[[ ENTRIES SUPPLIED, beginning ]]

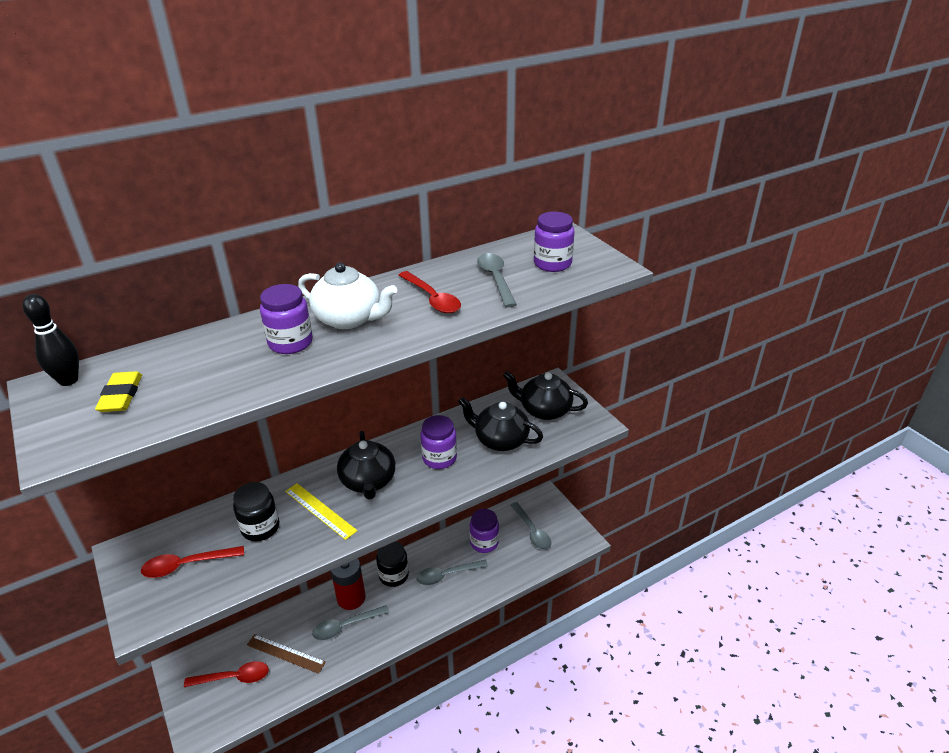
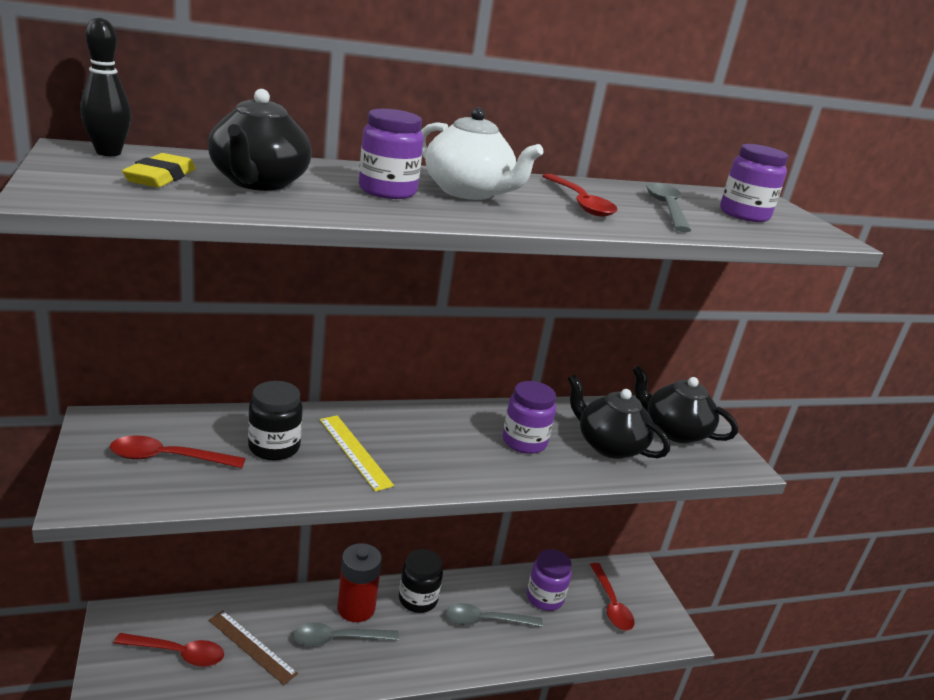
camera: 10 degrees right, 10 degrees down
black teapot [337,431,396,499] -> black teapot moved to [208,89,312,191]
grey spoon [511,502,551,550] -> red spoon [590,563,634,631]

[[ ENTRIES SUPPLIED, end ]]
[[ ENTRIES SUPPLIED, beginning ]]

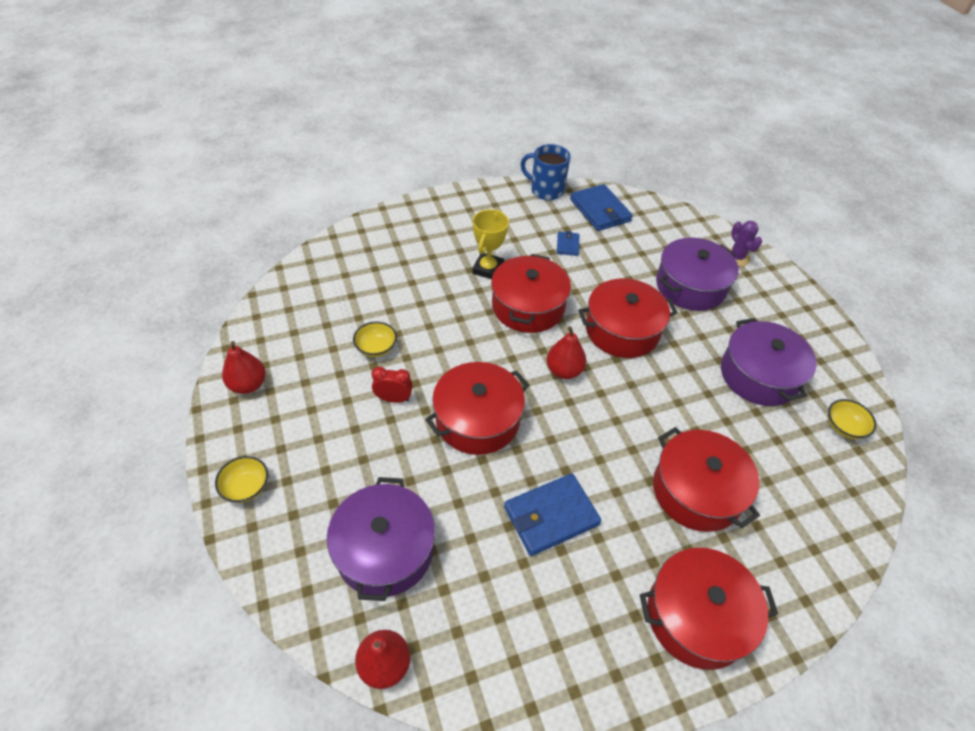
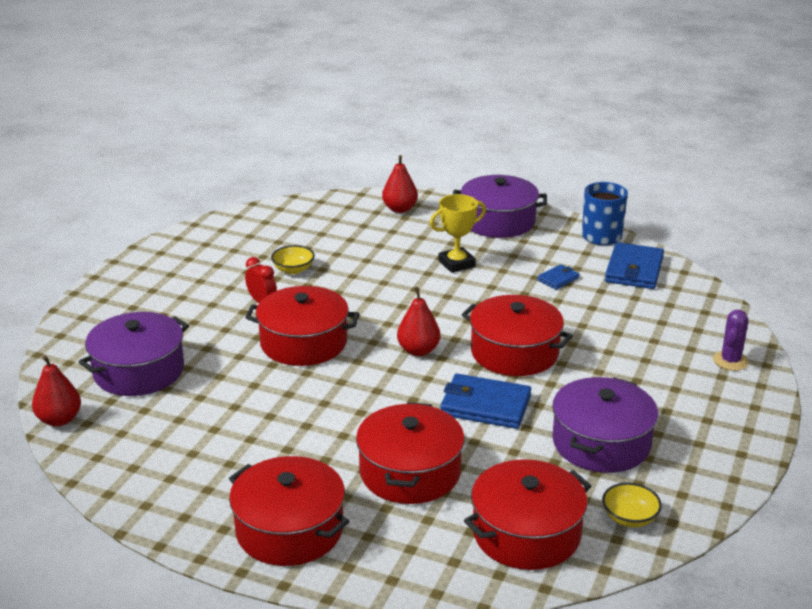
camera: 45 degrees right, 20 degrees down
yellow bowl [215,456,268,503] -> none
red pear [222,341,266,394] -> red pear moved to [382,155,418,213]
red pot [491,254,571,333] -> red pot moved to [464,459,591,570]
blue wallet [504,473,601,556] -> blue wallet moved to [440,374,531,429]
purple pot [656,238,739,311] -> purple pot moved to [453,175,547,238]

[[ ENTRIES SUPPLIED, end ]]

EXERCISE DIRECTIONS:
Starting with the line above that holds "red pot [491,254,571,333]" and stopping with the line that holds "purple pot [656,238,739,311]", reproduce each line exactly, omitting all other lines.

ANSWER TO THE PROBLEM:
red pot [491,254,571,333] -> red pot moved to [464,459,591,570]
blue wallet [504,473,601,556] -> blue wallet moved to [440,374,531,429]
purple pot [656,238,739,311] -> purple pot moved to [453,175,547,238]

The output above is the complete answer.